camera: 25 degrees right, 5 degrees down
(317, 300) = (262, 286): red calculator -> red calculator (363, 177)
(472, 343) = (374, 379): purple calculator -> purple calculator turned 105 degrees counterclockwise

--

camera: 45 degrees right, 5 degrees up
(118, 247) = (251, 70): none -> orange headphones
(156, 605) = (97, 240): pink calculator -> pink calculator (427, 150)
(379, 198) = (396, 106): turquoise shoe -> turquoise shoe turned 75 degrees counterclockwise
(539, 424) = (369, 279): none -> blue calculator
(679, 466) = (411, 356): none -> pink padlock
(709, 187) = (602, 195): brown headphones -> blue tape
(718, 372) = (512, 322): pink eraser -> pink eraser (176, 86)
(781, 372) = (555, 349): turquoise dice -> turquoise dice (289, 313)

WHAT TO PRODUCE:
Look for the string "headphones" in the records, and copy every line where it is found.

OUTPUT FOR THIS EXERCISE:
(118, 247) = (251, 70): none -> orange headphones
(709, 187) = (602, 195): brown headphones -> blue tape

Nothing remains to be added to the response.